■ **Task instructions**
Line by line, the data below should be set down unchanged, with images excluded.

■ **Data block**
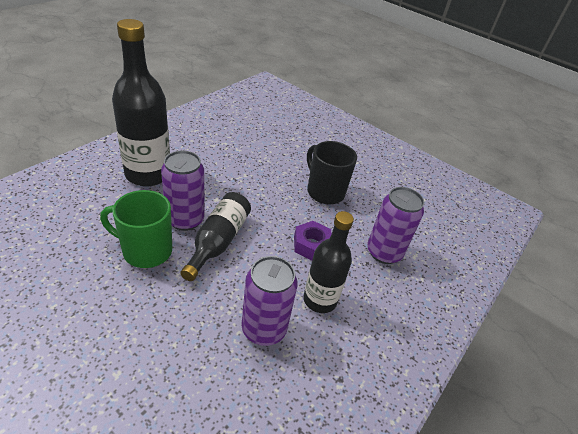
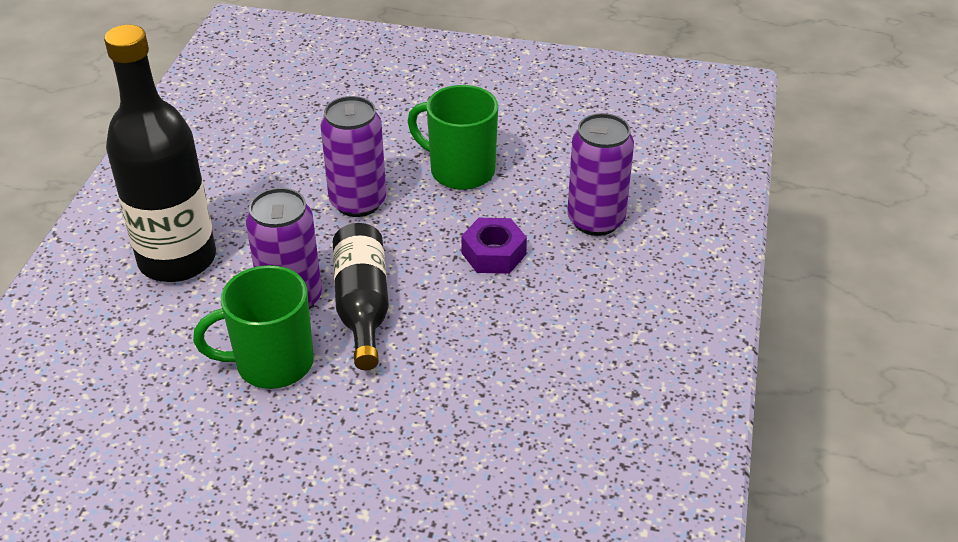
camera: 20 degrees left, 0 degrees up
(264, 329) = (505, 383): purple can -> purple can (358, 202)
(320, 300) = (552, 317): black bottle -> none
(324, 192) = (460, 171): black mug -> green mug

■ **Written solution**
camera: 20 degrees left, 0 degrees up
(264, 329) = (505, 383): purple can -> purple can (358, 202)
(320, 300) = (552, 317): black bottle -> none
(324, 192) = (460, 171): black mug -> green mug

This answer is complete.